▶ _Source data_
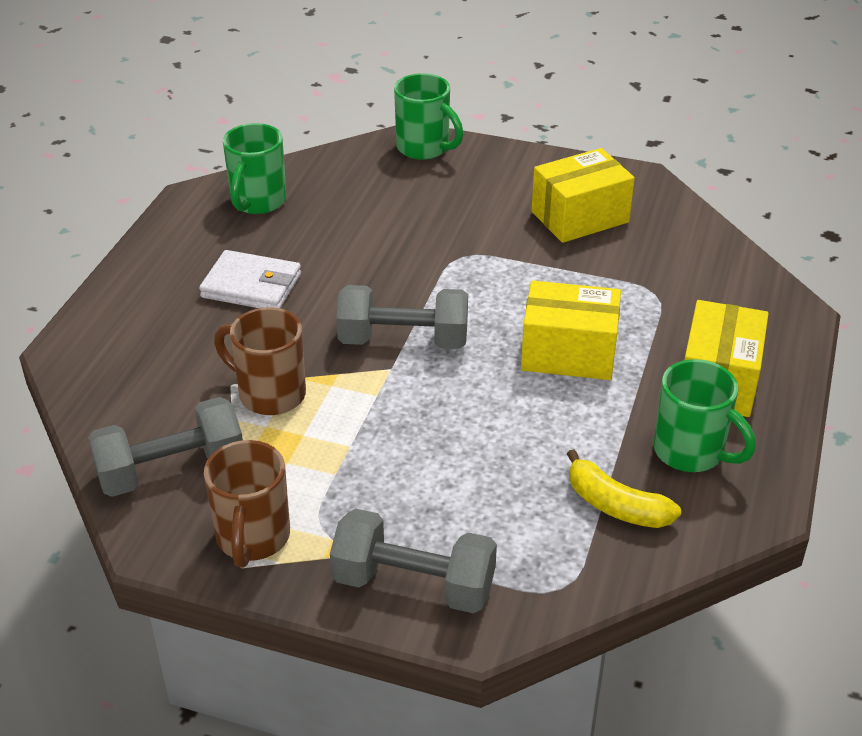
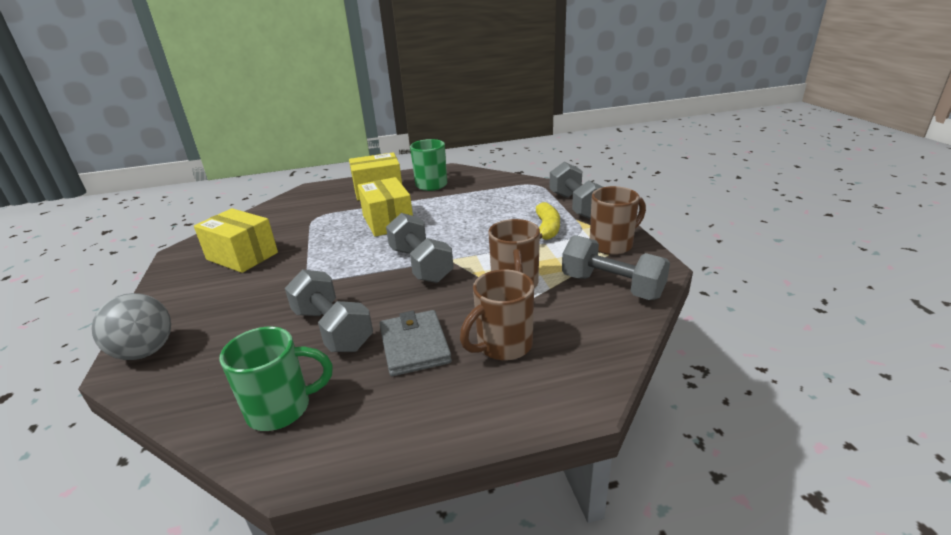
camera: 120 degrees left, 10 degrees down
white wallet [199,250,301,308] -> grey wallet [379,310,452,376]
green mug [394,73,463,160] -> grey ball [91,293,171,360]
yellow banana [567,449,681,528] -> yellow banana moved to [536,202,560,240]
none -> grey dumbbell [285,269,373,352]
none -> brown mug [460,269,534,361]

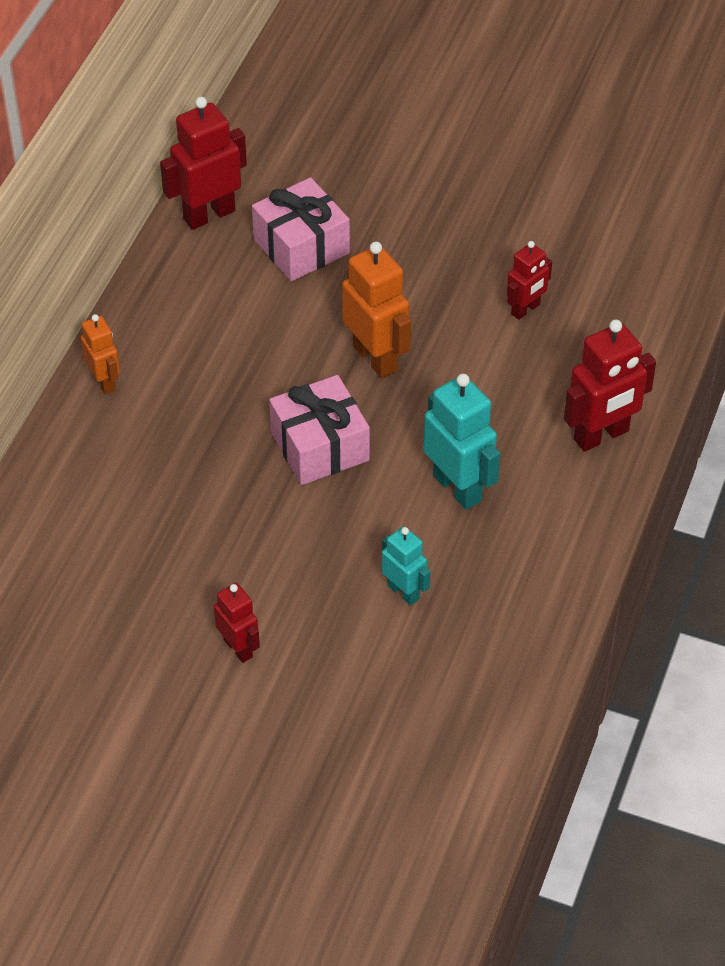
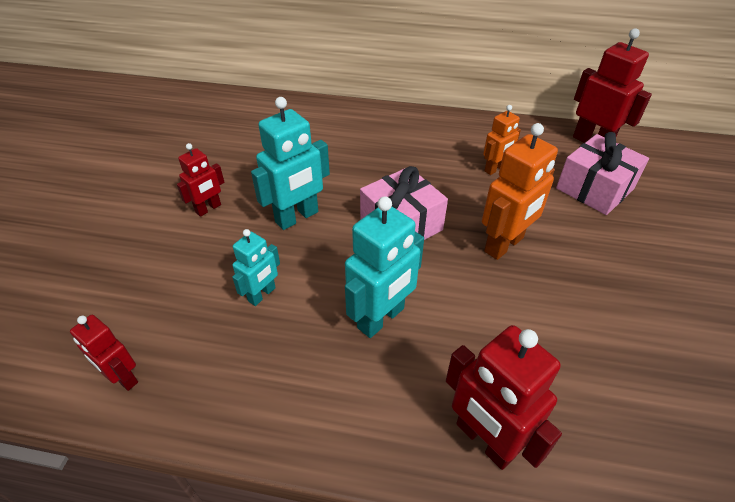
camera: 80 degrees right, 5 degrees down
orange robot [81,314,120,394] -> orange robot moved to [483,105,521,175]
red robot [507,241,552,320] -> red robot moved to [70,315,138,391]
none -> turquoise robot [251,97,330,230]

▶ _Assignment_
Look above for the line containing "none -> grey dumbbell [285,269,373,352]", then copy exactly from it through the line containing "red robot [507,241,552,320]", keeping both and leaving out pictures. Add nothing else.

▶ _Expected output_
none -> grey dumbbell [285,269,373,352]
none -> brown mug [460,269,534,361]

camera: 80 degrees right, 5 degrees down
orange robot [81,314,120,394] -> orange robot moved to [483,105,521,175]
red robot [507,241,552,320] -> red robot moved to [70,315,138,391]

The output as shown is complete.